§ **Description of the task**
What is needed is an exact copy of every entry.

[Scene comparison data]
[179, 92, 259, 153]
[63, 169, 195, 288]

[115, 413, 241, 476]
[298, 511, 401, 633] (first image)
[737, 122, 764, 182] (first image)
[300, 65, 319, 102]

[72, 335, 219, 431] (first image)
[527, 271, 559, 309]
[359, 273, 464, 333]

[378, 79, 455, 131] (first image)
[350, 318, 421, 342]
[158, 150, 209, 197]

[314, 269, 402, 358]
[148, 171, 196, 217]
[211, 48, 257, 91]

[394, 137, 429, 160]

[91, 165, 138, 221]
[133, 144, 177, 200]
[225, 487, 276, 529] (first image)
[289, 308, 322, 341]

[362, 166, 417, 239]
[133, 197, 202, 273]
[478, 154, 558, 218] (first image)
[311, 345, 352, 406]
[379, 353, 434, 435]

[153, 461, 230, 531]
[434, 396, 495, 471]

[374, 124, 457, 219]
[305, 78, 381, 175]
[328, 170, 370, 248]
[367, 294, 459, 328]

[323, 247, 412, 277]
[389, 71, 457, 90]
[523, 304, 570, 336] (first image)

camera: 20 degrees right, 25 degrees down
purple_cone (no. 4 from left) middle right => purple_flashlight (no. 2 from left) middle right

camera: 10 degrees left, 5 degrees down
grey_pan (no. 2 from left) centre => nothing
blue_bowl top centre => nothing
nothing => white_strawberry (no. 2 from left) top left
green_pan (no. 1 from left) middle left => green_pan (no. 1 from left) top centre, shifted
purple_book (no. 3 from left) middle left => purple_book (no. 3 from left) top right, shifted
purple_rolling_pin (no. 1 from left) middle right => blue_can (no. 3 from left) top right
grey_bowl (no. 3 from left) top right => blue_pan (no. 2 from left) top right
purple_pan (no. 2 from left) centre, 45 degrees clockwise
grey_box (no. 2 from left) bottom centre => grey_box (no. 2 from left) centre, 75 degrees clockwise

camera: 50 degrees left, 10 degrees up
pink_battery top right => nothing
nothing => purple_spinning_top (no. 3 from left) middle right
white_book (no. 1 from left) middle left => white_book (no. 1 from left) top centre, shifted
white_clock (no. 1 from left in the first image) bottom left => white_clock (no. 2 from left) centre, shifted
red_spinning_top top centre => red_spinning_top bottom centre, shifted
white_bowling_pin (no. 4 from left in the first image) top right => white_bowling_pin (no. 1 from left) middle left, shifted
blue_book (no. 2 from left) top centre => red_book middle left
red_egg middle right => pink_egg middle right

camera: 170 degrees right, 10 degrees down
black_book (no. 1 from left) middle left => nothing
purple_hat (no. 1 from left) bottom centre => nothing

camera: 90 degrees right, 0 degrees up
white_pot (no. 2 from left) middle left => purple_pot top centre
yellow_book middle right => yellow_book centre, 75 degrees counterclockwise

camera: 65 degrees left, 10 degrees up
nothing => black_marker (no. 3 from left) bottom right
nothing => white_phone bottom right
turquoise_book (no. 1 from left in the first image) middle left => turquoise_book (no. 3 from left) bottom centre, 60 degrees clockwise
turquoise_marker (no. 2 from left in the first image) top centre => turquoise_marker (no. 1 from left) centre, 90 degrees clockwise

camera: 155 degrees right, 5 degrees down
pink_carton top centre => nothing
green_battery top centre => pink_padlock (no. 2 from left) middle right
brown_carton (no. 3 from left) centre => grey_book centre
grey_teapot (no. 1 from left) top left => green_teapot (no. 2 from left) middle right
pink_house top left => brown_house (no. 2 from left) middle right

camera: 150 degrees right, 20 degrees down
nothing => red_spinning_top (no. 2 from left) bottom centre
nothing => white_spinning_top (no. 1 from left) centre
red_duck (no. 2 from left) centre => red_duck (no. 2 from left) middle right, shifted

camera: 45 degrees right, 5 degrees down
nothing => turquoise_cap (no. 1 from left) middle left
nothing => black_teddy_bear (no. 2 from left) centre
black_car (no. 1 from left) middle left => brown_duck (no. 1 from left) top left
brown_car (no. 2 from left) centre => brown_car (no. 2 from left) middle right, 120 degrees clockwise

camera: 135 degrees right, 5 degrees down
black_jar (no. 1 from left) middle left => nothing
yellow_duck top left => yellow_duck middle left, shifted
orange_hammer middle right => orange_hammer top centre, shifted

§ **Exercise response**
[179, 92, 259, 153]
[63, 169, 195, 288]

[115, 413, 241, 476]
[298, 511, 401, 633] (first image)
[737, 122, 764, 182] (first image)
[300, 65, 319, 102]

[72, 335, 219, 431] (first image)
[527, 271, 559, 309]
[359, 273, 464, 333]

[378, 79, 455, 131] (first image)
[350, 318, 421, 342]
[158, 150, 209, 197]

[314, 269, 402, 358]
[148, 171, 196, 217]
[211, 48, 257, 91]

[394, 137, 429, 160]

[91, 165, 138, 221]
[133, 144, 177, 200]
[225, 487, 276, 529] (first image)
[289, 308, 322, 341]

[362, 166, 417, 239]
[133, 197, 202, 273]
[478, 154, 558, 218] (first image)
[311, 345, 352, 406]
[379, 353, 434, 435]

[153, 461, 230, 531]
[434, 396, 495, 471]

[374, 124, 457, 219]
[305, 78, 381, 175]
[328, 170, 370, 248]
[367, 294, 459, 328]

[323, 247, 412, 277]
[389, 71, 457, 90]
[523, 304, 570, 336] (first image)

camera: 20 degrees right, 25 degrees down
purple_cone (no. 4 from left) middle right => purple_flashlight (no. 2 from left) middle right

camera: 10 degrees left, 5 degrees down
grey_pan (no. 2 from left) centre => nothing
blue_bowl top centre => nothing
nothing => white_strawberry (no. 2 from left) top left
green_pan (no. 1 from left) middle left => green_pan (no. 1 from left) top centre, shifted
purple_book (no. 3 from left) middle left => purple_book (no. 3 from left) top right, shifted
purple_rolling_pin (no. 1 from left) middle right => blue_can (no. 3 from left) top right
grey_bowl (no. 3 from left) top right => blue_pan (no. 2 from left) top right
purple_pan (no. 2 from left) centre, 45 degrees clockwise
grey_box (no. 2 from left) bottom centre => grey_box (no. 2 from left) centre, 75 degrees clockwise

camera: 50 degrees left, 10 degrees up
pink_battery top right => nothing
nothing => purple_spinning_top (no. 3 from left) middle right
white_book (no. 1 from left) middle left => white_book (no. 1 from left) top centre, shifted
white_clock (no. 1 from left in the first image) bottom left => white_clock (no. 2 from left) centre, shifted
red_spinning_top top centre => red_spinning_top bottom centre, shifted
white_bowling_pin (no. 4 from left in the first image) top right => white_bowling_pin (no. 1 from left) middle left, shifted
blue_book (no. 2 from left) top centre => red_book middle left
red_egg middle right => pink_egg middle right

camera: 170 degrees right, 10 degrees down
black_book (no. 1 from left) middle left => nothing
purple_hat (no. 1 from left) bottom centre => nothing

camera: 90 degrees right, 0 degrees up
white_pot (no. 2 from left) middle left => purple_pot top centre
yellow_book middle right => yellow_book centre, 75 degrees counterclockwise

camera: 65 degrees left, 10 degrees up
nothing => black_marker (no. 3 from left) bottom right
nothing => white_phone bottom right
turquoise_book (no. 1 from left in the first image) middle left => turquoise_book (no. 3 from left) bottom centre, 60 degrees clockwise
turquoise_marker (no. 2 from left in the first image) top centre => turquoise_marker (no. 1 from left) centre, 90 degrees clockwise

camera: 155 degrees right, 5 degrees down
pink_carton top centre => nothing
green_battery top centre => pink_padlock (no. 2 from left) middle right
brown_carton (no. 3 from left) centre => grey_book centre
grey_teapot (no. 1 from left) top left => green_teapot (no. 2 from left) middle right
pink_house top left => brown_house (no. 2 from left) middle right

camera: 150 degrees right, 20 degrees down
nothing => red_spinning_top (no. 2 from left) bottom centre
nothing => white_spinning_top (no. 1 from left) centre
red_duck (no. 2 from left) centre => red_duck (no. 2 from left) middle right, shifted

camera: 45 degrees right, 5 degrees down
nothing => turquoise_cap (no. 1 from left) middle left
nothing => black_teddy_bear (no. 2 from left) centre
black_car (no. 1 from left) middle left => brown_duck (no. 1 from left) top left
brown_car (no. 2 from left) centre => brown_car (no. 2 from left) middle right, 120 degrees clockwise

camera: 135 degrees right, 5 degrees down
black_jar (no. 1 from left) middle left => nothing
yellow_duck top left => yellow_duck middle left, shifted
orange_hammer middle right => orange_hammer top centre, shifted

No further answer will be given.